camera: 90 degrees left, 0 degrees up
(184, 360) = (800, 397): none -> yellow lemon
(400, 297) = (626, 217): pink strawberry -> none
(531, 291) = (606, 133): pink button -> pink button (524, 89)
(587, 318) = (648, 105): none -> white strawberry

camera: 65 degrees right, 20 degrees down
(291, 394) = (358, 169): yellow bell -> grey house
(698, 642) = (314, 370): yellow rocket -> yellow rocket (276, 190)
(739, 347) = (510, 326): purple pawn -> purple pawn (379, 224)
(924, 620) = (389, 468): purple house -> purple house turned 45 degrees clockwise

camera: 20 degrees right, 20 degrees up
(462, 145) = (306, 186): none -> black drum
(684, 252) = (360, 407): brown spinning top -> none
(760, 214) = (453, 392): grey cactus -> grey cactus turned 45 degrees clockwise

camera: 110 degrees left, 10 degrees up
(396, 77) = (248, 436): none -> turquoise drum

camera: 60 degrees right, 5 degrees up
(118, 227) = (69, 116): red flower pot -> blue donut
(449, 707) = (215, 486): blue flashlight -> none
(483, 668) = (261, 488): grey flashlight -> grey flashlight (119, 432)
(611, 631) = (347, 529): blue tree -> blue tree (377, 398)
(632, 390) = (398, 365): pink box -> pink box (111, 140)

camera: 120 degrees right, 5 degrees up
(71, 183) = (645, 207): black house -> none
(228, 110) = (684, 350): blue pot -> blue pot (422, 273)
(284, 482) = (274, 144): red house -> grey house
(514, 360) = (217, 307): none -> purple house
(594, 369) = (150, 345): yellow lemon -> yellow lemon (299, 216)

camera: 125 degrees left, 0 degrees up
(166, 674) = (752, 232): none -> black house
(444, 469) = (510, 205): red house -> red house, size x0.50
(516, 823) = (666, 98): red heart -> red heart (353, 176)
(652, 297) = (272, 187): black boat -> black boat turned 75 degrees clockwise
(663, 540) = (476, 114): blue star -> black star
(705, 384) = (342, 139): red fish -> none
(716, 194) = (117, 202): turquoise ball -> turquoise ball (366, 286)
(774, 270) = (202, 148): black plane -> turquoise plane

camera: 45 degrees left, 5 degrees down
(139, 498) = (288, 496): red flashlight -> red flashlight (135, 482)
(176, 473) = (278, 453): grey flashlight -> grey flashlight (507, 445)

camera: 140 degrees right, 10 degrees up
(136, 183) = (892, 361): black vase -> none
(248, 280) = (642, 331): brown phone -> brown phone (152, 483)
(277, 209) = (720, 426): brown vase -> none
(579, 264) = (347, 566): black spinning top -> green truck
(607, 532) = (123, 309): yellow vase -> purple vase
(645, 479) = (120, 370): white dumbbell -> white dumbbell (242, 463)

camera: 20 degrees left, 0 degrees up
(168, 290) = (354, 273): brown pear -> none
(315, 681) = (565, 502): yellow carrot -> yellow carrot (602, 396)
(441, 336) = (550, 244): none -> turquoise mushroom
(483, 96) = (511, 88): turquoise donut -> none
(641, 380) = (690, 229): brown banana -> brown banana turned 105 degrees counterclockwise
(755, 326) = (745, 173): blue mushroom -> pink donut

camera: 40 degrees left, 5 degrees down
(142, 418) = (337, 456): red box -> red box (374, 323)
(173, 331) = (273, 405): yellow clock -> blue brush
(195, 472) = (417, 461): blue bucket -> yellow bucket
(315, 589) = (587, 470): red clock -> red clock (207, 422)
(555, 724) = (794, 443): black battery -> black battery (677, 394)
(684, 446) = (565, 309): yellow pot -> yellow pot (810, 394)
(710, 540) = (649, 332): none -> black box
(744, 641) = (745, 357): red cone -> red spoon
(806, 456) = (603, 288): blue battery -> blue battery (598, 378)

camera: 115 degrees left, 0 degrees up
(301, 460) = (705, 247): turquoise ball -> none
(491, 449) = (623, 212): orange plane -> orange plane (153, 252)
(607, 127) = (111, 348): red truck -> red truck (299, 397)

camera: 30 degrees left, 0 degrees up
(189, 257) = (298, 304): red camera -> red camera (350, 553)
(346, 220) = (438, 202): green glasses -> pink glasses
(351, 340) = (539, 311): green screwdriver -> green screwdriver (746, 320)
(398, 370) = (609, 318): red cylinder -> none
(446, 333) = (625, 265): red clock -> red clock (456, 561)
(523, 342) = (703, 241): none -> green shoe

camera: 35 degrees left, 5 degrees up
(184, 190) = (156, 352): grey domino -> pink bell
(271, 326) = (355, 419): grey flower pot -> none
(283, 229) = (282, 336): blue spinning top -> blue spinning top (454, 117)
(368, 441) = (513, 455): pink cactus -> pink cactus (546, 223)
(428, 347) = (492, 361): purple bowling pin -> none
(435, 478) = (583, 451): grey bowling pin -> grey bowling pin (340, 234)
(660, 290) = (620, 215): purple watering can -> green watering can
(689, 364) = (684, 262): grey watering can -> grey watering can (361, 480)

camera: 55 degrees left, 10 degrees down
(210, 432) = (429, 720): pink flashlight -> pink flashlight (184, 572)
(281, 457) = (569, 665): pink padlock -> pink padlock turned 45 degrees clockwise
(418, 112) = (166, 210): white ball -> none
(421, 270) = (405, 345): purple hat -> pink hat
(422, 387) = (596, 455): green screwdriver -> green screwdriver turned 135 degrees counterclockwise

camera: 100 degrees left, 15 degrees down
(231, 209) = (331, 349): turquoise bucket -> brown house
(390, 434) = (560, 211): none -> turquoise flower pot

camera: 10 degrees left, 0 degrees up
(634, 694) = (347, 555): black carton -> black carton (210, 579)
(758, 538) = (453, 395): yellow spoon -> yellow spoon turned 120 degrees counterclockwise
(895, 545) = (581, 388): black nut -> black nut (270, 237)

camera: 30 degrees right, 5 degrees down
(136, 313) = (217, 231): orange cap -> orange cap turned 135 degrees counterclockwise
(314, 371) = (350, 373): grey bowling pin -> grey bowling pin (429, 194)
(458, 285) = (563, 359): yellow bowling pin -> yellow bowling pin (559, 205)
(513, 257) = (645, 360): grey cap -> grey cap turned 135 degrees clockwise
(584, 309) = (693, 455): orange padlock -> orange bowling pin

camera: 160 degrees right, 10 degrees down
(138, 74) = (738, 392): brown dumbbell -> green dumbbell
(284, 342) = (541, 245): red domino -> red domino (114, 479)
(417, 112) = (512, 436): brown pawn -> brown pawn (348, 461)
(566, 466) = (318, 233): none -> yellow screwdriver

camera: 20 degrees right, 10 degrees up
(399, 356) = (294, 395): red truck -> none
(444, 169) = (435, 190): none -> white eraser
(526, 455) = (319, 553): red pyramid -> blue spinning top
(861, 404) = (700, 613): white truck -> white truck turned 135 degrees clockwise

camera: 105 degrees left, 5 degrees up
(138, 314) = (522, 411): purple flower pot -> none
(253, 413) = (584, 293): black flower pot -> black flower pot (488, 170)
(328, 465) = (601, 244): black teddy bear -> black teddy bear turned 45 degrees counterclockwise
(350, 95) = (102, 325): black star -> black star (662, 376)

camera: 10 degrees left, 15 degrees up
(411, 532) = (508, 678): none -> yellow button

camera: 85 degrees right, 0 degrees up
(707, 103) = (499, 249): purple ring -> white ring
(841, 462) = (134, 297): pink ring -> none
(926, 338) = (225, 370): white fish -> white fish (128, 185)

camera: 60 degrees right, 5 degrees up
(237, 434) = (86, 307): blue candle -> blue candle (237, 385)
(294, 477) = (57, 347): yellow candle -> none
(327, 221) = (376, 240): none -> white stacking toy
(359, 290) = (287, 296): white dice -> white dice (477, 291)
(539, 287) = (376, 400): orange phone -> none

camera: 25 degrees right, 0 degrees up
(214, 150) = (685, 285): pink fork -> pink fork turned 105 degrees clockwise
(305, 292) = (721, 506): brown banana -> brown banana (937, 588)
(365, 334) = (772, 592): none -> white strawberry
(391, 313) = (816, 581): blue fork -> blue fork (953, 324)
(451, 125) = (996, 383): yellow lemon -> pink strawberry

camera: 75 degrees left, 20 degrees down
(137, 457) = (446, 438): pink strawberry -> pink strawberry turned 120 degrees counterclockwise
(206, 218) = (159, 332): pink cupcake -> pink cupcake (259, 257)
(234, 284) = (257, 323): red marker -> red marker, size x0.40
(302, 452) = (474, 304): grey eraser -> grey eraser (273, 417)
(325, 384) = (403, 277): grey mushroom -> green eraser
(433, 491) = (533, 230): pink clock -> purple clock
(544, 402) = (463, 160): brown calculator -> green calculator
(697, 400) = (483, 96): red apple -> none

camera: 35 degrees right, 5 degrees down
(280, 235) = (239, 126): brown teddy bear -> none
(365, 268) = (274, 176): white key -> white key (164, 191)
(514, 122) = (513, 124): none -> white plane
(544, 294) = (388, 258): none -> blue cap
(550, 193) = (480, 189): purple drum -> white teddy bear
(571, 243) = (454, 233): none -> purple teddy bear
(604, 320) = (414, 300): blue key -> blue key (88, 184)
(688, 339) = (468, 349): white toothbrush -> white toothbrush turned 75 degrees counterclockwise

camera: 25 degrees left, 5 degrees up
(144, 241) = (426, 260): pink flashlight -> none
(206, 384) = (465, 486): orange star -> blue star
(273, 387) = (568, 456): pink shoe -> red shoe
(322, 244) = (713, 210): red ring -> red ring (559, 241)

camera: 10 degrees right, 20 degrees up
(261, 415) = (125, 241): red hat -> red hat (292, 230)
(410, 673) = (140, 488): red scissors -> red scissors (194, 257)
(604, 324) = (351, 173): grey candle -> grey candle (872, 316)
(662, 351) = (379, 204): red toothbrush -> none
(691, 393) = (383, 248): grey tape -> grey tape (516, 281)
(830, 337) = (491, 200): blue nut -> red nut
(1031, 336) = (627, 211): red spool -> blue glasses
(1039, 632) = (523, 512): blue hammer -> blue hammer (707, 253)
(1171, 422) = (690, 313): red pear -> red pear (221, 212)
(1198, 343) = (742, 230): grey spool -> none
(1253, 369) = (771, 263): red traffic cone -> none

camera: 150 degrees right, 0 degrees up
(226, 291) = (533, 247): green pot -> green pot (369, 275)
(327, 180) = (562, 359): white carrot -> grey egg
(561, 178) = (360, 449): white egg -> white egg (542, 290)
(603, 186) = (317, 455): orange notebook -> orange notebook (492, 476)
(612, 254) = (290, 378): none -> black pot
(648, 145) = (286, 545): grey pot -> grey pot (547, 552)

Activity: In restating the data, begin at its first line, reproduce each line word for word, and conclude with the line that contains "(594, 369) = (150, 345): yellow".

Written solution:
camera: 90 degrees left, 0 degrees up
(184, 360) = (800, 397): none -> yellow lemon
(400, 297) = (626, 217): pink strawberry -> none
(531, 291) = (606, 133): pink button -> pink button (524, 89)
(587, 318) = (648, 105): none -> white strawberry

camera: 65 degrees right, 20 degrees down
(291, 394) = (358, 169): yellow bell -> grey house
(698, 642) = (314, 370): yellow rocket -> yellow rocket (276, 190)
(739, 347) = (510, 326): purple pawn -> purple pawn (379, 224)
(924, 620) = (389, 468): purple house -> purple house turned 45 degrees clockwise

camera: 20 degrees right, 20 degrees up
(462, 145) = (306, 186): none -> black drum
(684, 252) = (360, 407): brown spinning top -> none
(760, 214) = (453, 392): grey cactus -> grey cactus turned 45 degrees clockwise

camera: 110 degrees left, 10 degrees up
(396, 77) = (248, 436): none -> turquoise drum

camera: 60 degrees right, 5 degrees up
(118, 227) = (69, 116): red flower pot -> blue donut
(449, 707) = (215, 486): blue flashlight -> none
(483, 668) = (261, 488): grey flashlight -> grey flashlight (119, 432)
(611, 631) = (347, 529): blue tree -> blue tree (377, 398)
(632, 390) = (398, 365): pink box -> pink box (111, 140)

camera: 120 degrees right, 5 degrees up
(71, 183) = (645, 207): black house -> none
(228, 110) = (684, 350): blue pot -> blue pot (422, 273)
(284, 482) = (274, 144): red house -> grey house
(514, 360) = (217, 307): none -> purple house
(594, 369) = (150, 345): yellow lemon -> yellow lemon (299, 216)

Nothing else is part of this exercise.